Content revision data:
· · · · ·

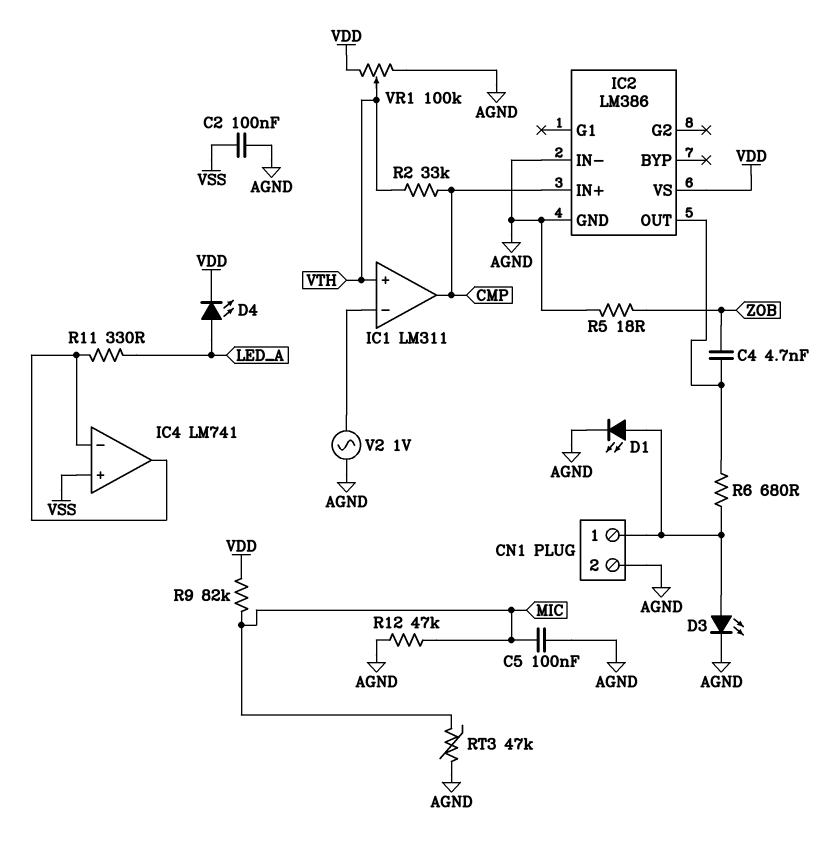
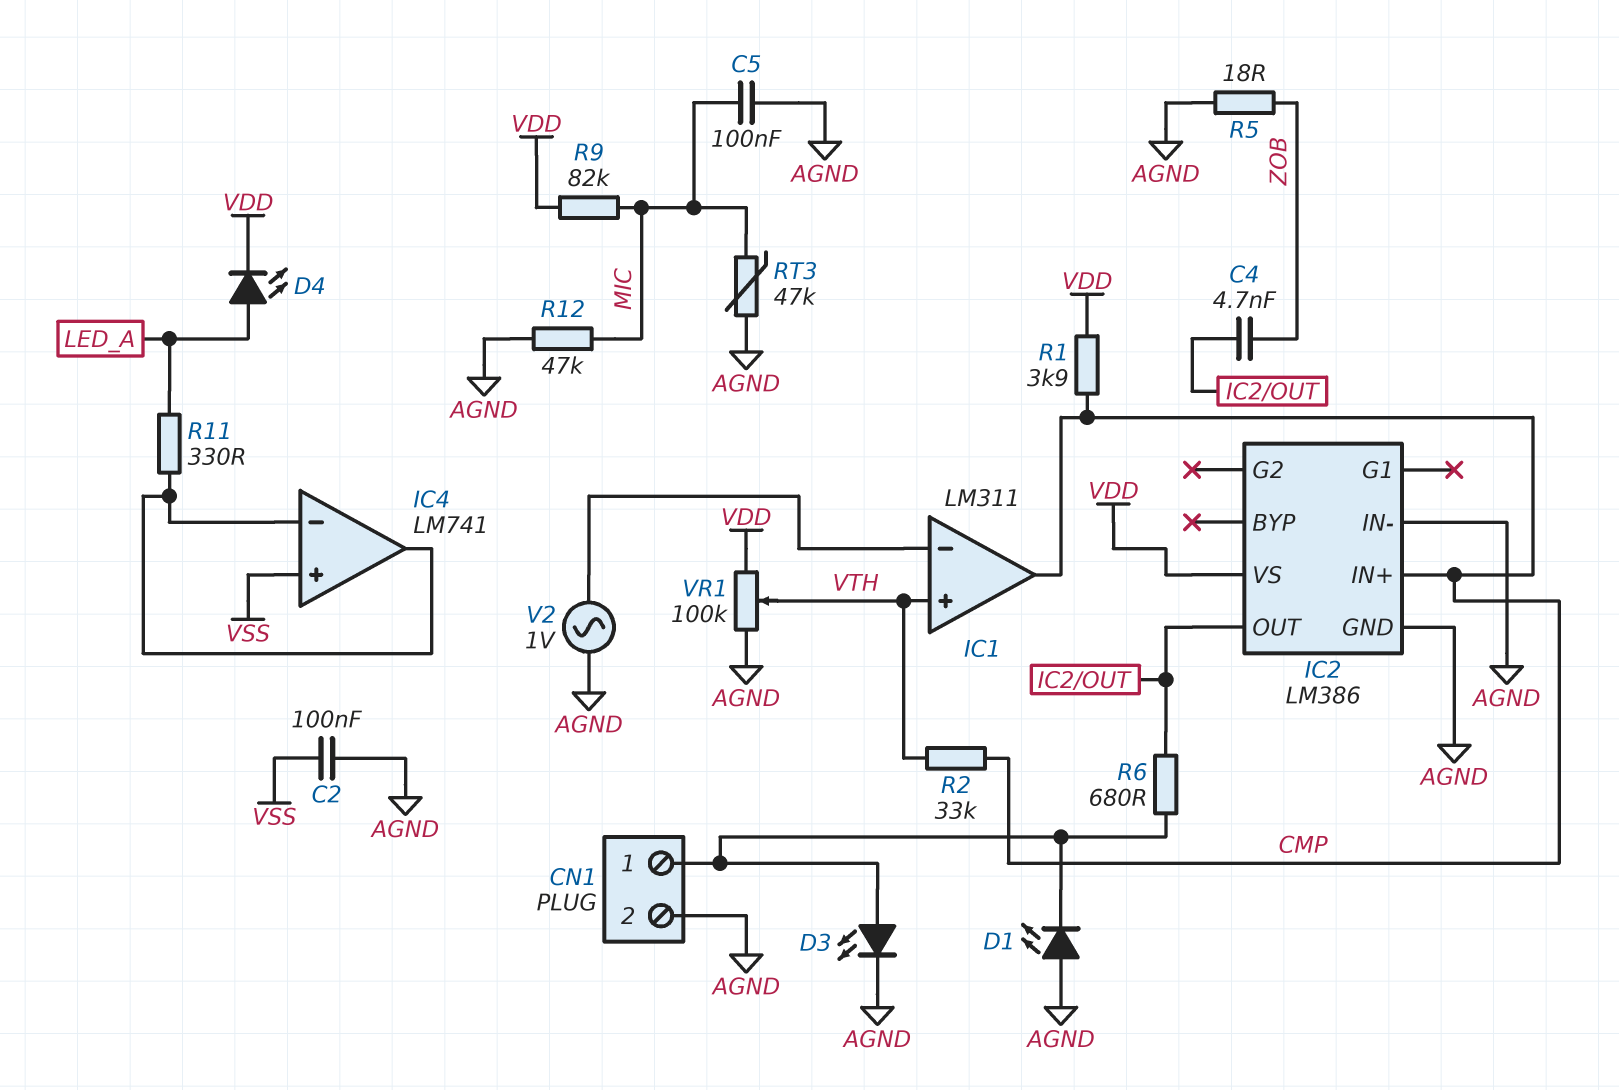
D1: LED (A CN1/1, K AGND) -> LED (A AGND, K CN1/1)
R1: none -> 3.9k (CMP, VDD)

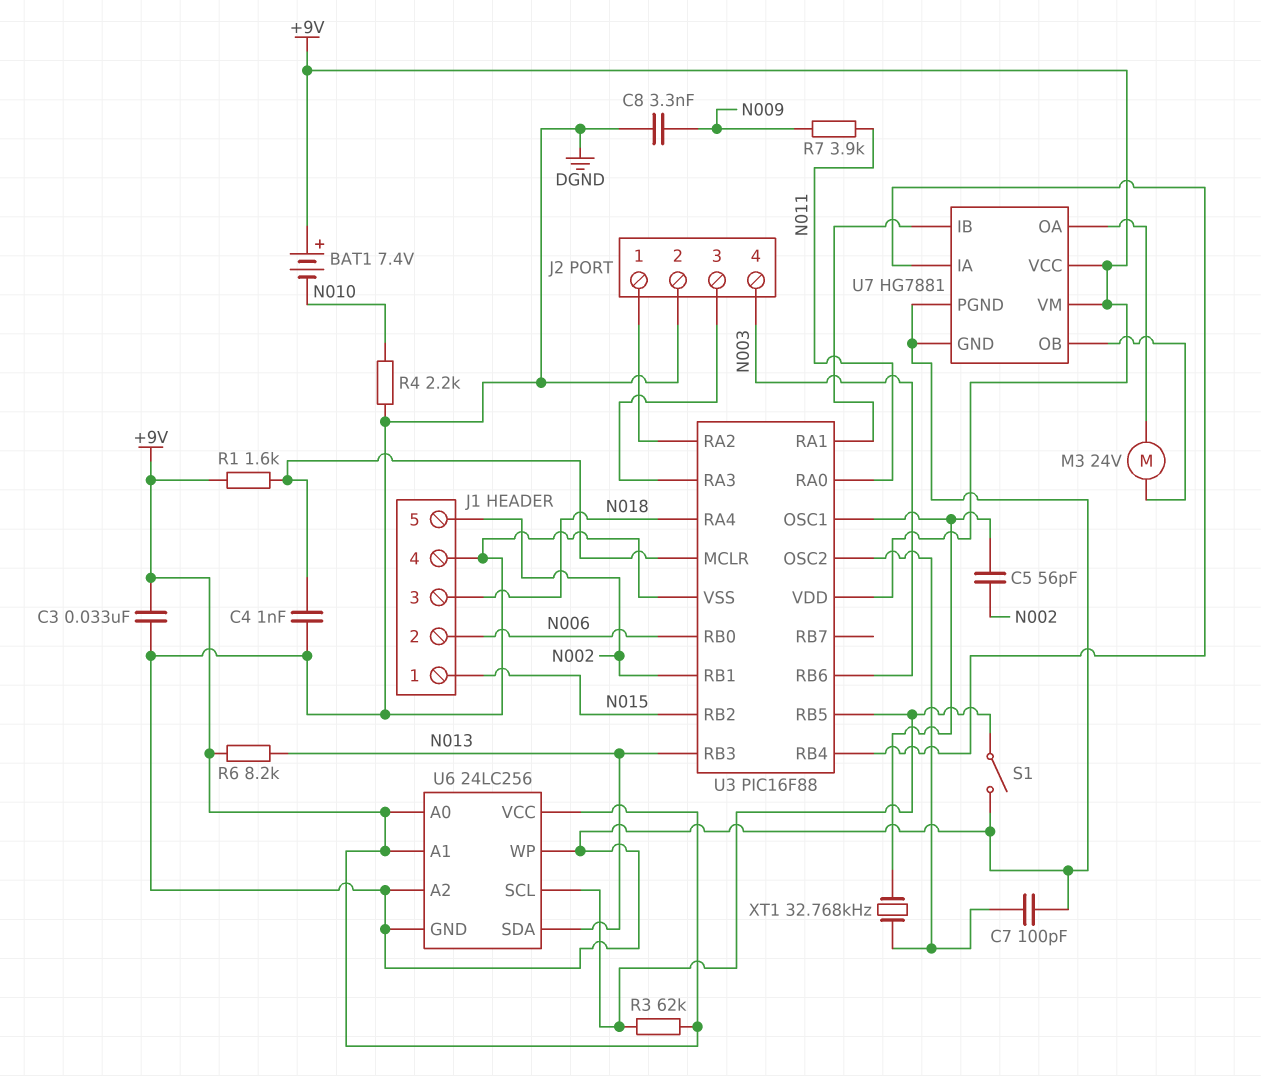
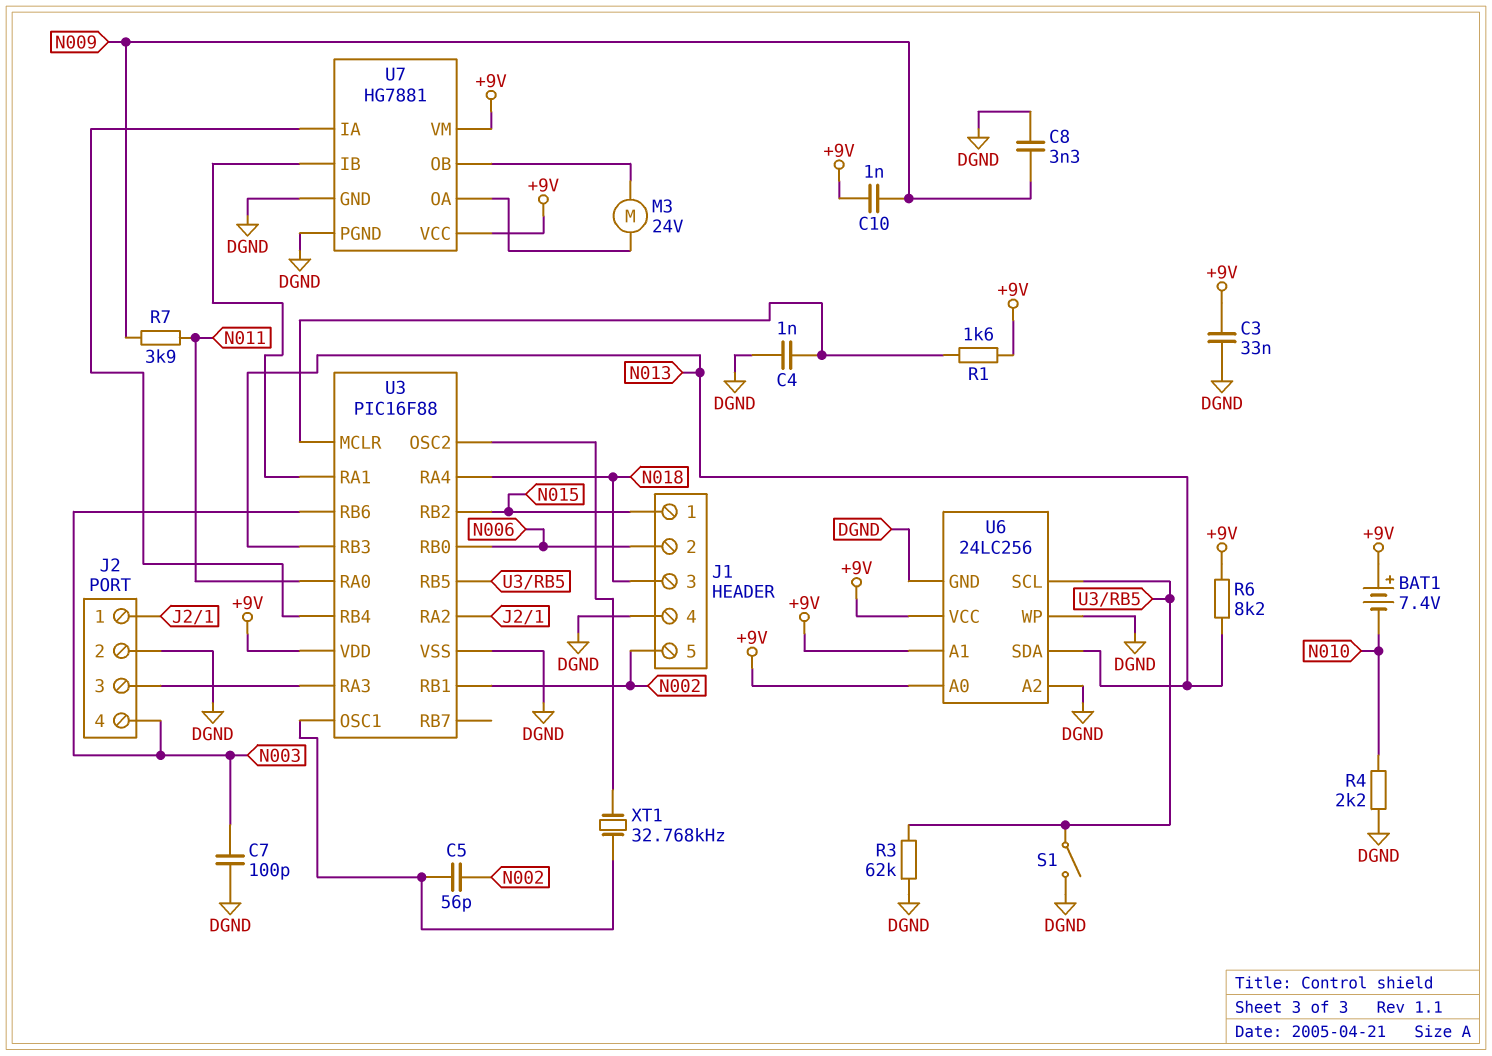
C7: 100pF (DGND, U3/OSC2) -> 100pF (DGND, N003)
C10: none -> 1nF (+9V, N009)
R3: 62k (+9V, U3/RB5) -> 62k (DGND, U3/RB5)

· · · · ·

WHAT IS REQUIRED
For each line above, output its wording exactly and leave out any picture.

ANSWER
D1: LED (A CN1/1, K AGND) -> LED (A AGND, K CN1/1)
R1: none -> 3.9k (CMP, VDD)

C7: 100pF (DGND, U3/OSC2) -> 100pF (DGND, N003)
C10: none -> 1nF (+9V, N009)
R3: 62k (+9V, U3/RB5) -> 62k (DGND, U3/RB5)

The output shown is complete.